• **WHAT TO PRODUCE**
Your answer should be an exact copy of the lines from the start of the entries to the line containing "change=turned; old=budzik (żółty)", both included.

(Saved entries)
——
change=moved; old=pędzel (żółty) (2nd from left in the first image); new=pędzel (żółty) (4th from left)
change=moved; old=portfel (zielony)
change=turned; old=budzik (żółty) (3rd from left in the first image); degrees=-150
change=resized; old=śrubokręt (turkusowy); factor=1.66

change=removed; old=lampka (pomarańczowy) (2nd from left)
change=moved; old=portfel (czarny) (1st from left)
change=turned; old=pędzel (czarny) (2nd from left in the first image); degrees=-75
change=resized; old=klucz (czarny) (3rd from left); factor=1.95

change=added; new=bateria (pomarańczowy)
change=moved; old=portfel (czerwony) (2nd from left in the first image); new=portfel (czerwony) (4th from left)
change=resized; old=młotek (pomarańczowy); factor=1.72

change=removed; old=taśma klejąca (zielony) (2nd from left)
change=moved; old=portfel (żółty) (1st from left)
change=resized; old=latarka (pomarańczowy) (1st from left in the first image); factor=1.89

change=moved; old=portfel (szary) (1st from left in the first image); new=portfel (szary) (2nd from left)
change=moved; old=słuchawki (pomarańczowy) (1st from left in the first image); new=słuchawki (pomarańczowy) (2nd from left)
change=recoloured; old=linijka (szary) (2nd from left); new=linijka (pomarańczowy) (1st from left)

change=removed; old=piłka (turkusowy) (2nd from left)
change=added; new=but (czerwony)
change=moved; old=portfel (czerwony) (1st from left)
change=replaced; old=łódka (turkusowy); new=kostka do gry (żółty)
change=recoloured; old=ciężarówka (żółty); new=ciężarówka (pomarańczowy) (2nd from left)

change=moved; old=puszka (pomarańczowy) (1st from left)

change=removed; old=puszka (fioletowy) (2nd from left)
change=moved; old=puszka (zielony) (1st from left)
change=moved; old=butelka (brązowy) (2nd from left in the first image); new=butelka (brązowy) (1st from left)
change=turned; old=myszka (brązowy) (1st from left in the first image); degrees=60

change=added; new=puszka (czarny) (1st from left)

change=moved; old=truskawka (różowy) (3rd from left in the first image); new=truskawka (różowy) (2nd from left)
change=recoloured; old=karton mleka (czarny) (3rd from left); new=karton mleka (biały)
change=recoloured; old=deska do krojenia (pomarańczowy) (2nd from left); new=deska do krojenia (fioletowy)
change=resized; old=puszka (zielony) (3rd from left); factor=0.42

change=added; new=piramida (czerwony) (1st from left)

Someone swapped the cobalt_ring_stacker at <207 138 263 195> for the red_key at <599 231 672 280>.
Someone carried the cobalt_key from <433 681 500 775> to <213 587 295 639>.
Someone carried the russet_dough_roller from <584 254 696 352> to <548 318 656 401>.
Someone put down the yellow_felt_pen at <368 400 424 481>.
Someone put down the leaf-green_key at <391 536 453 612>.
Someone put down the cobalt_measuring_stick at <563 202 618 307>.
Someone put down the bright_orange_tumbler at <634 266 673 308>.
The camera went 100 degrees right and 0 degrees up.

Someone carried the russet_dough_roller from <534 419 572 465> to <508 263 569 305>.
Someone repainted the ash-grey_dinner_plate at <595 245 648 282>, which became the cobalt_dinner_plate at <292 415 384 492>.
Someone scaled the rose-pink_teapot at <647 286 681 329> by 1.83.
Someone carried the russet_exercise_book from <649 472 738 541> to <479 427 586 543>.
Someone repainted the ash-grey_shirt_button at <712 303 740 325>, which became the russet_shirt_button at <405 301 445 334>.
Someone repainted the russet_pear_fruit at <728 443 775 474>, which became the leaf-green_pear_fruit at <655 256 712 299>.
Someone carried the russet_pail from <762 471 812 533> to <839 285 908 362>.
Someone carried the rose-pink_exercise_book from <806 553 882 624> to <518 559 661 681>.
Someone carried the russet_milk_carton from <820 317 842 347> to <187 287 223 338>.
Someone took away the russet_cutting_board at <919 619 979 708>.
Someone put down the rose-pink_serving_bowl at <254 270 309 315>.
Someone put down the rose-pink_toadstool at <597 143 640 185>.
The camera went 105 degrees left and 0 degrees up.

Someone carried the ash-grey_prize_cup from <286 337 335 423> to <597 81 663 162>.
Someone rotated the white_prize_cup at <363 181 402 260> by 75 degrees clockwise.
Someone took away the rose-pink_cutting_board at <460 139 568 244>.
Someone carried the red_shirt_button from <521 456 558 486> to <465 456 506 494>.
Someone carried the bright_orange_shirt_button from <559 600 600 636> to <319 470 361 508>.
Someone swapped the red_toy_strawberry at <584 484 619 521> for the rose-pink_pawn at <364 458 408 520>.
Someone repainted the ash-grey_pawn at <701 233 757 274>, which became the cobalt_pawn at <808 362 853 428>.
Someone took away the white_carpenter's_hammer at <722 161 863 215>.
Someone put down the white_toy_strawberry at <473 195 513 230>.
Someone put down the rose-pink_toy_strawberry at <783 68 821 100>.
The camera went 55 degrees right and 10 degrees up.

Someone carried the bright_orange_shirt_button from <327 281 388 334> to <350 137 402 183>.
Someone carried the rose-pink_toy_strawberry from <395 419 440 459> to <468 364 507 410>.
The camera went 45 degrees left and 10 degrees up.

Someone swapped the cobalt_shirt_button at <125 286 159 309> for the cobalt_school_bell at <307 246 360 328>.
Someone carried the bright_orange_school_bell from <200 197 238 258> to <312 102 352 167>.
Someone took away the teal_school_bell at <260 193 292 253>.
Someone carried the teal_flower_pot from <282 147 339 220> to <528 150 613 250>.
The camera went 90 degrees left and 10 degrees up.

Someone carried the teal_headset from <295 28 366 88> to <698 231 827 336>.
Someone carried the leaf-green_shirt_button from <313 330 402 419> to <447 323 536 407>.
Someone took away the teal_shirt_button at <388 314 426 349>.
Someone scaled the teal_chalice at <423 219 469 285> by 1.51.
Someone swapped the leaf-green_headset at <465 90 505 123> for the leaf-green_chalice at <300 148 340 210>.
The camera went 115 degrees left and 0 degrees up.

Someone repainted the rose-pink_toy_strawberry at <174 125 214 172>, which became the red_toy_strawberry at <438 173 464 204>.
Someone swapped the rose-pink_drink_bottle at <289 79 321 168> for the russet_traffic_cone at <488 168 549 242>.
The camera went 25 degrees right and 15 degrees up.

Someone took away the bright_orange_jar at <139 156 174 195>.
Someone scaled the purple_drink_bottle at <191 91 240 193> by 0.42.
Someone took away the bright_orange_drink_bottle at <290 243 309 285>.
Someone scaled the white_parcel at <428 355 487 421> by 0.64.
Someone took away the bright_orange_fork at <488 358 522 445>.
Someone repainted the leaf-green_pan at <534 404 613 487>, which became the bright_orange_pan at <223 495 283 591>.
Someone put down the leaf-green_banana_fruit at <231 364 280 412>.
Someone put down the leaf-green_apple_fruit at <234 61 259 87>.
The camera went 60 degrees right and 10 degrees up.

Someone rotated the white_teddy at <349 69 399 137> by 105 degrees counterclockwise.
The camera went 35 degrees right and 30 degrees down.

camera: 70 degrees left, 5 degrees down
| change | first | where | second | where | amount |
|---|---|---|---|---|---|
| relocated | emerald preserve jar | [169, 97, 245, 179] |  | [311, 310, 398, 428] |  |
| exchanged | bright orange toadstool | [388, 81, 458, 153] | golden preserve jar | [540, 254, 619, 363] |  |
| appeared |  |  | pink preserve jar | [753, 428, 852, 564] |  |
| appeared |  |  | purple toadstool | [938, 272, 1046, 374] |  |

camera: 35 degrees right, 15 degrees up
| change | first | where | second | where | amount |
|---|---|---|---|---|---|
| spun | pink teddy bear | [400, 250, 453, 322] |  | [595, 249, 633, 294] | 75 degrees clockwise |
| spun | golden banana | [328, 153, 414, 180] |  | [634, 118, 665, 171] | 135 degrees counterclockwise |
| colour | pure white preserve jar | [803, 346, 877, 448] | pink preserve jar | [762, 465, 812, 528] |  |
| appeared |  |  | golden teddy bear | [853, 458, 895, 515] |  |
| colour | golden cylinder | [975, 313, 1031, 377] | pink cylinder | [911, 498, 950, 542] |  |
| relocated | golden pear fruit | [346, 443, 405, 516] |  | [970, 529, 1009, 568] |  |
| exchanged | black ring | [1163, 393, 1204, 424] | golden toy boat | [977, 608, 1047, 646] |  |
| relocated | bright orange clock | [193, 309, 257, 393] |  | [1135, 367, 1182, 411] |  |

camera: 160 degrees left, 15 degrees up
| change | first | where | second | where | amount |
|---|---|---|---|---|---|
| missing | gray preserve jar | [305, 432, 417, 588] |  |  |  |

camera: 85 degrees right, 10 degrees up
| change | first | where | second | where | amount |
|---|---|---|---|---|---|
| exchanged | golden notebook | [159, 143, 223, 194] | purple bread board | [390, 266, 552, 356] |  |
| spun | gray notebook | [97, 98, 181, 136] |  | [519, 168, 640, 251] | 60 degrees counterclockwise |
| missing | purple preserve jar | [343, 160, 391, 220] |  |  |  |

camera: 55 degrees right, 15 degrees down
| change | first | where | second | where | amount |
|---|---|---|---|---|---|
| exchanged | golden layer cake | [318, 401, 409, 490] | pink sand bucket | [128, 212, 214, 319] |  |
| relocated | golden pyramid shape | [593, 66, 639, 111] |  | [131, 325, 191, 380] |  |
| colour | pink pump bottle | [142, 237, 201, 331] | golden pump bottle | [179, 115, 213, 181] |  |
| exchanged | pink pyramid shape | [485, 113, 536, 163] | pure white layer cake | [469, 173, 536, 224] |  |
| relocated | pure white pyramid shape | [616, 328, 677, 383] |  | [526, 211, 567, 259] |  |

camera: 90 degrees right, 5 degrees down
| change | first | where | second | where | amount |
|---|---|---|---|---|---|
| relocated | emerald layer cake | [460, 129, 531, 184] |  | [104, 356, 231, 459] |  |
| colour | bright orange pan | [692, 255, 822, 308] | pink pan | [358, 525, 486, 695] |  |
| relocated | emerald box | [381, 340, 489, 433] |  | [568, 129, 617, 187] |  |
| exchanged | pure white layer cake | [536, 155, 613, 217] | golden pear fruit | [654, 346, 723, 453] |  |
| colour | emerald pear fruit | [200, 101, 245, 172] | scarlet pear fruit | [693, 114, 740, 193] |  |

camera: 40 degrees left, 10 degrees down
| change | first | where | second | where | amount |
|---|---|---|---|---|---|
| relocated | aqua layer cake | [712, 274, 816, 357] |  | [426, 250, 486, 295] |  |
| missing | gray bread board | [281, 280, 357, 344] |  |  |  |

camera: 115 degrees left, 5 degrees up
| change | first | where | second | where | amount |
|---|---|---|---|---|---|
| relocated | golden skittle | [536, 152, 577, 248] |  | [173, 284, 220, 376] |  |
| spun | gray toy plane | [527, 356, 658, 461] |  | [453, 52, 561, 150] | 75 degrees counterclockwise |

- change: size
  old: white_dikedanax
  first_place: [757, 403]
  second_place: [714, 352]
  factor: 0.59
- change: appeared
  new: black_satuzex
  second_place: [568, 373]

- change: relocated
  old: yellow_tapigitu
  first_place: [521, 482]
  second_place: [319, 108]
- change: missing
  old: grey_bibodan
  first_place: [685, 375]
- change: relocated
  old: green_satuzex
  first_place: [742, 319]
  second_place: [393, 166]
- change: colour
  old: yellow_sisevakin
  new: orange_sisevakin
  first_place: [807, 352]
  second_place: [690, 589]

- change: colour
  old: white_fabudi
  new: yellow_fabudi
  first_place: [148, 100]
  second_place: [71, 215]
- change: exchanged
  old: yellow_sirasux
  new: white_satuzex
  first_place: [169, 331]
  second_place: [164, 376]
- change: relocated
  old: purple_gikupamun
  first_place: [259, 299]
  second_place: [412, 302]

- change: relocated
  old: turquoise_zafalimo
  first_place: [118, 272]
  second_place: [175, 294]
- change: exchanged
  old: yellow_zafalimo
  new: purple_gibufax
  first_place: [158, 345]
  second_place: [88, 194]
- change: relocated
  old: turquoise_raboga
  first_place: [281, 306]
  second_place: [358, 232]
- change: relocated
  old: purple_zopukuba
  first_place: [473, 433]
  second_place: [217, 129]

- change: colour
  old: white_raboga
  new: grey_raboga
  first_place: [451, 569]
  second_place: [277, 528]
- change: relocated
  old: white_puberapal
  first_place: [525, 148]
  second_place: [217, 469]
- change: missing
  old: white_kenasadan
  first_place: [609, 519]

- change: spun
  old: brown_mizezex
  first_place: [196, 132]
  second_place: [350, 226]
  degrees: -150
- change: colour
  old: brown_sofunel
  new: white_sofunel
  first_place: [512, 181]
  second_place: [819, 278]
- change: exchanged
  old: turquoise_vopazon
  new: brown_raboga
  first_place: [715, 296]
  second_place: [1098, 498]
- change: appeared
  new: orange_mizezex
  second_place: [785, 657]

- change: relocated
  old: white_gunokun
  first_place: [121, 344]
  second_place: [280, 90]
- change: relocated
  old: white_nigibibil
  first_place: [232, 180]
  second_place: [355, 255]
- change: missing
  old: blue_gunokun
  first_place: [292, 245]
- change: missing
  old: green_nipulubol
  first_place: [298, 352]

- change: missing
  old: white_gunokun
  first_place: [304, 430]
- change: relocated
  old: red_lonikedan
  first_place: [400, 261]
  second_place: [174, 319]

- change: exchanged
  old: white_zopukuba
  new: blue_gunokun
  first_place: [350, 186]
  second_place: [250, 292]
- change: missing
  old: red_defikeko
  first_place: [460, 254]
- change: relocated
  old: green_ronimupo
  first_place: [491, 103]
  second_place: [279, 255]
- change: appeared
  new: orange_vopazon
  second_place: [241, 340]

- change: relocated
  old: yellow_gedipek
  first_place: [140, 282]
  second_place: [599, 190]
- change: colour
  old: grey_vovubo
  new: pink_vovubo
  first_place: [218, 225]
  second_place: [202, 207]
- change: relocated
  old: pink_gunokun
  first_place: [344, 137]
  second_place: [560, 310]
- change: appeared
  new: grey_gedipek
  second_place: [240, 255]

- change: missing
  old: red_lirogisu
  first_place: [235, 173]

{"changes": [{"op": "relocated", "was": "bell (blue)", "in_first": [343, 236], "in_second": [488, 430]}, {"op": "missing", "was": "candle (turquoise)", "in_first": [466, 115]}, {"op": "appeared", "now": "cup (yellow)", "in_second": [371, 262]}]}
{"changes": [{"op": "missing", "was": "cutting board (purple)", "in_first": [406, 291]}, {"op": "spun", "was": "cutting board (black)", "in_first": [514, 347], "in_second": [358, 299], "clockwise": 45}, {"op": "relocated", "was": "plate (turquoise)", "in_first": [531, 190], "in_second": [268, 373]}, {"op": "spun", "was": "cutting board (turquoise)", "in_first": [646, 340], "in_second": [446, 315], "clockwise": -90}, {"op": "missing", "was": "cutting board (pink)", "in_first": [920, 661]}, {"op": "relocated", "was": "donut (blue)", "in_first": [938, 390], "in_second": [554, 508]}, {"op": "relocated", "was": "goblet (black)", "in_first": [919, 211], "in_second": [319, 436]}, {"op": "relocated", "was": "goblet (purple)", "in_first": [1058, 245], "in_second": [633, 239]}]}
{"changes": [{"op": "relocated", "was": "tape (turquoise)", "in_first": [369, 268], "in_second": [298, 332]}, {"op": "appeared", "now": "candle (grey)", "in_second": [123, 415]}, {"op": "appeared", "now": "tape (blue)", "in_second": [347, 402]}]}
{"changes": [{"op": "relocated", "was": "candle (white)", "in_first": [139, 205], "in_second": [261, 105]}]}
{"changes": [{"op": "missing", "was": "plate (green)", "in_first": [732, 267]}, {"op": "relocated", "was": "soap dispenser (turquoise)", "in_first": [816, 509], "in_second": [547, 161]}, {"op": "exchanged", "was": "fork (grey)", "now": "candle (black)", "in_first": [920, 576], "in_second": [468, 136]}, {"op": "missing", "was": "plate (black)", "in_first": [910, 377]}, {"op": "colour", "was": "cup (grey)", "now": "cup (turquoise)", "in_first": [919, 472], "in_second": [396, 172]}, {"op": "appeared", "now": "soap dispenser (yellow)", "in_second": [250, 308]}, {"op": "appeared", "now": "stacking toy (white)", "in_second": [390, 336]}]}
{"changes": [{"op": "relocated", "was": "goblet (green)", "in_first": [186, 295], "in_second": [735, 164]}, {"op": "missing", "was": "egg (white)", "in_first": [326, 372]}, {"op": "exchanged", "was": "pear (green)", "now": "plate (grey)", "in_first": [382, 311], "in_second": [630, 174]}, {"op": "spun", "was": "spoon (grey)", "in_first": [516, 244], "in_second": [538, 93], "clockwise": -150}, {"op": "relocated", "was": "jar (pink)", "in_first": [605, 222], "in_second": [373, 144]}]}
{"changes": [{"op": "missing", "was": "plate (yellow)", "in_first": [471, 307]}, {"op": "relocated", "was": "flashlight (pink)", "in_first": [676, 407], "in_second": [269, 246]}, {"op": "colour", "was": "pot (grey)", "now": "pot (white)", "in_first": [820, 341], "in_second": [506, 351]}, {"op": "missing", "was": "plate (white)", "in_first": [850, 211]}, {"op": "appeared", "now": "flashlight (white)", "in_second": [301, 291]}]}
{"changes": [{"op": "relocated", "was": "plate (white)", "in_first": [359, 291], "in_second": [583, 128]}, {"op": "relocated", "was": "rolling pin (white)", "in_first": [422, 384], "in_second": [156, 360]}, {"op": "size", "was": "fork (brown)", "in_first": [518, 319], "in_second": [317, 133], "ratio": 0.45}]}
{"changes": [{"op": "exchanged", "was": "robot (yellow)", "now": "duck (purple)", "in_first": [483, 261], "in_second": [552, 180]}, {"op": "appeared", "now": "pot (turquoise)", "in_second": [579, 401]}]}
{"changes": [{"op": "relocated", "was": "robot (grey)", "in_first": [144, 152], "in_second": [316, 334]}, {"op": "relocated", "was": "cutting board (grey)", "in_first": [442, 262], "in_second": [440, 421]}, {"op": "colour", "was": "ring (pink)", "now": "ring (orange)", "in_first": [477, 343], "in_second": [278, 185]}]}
——
• **SOLUTION**
change=moved; old=pędzel (żółty) (2nd from left in the first image); new=pędzel (żółty) (4th from left)
change=moved; old=portfel (zielony)
change=turned; old=budzik (żółty) (3rd from left in the first image); degrees=-150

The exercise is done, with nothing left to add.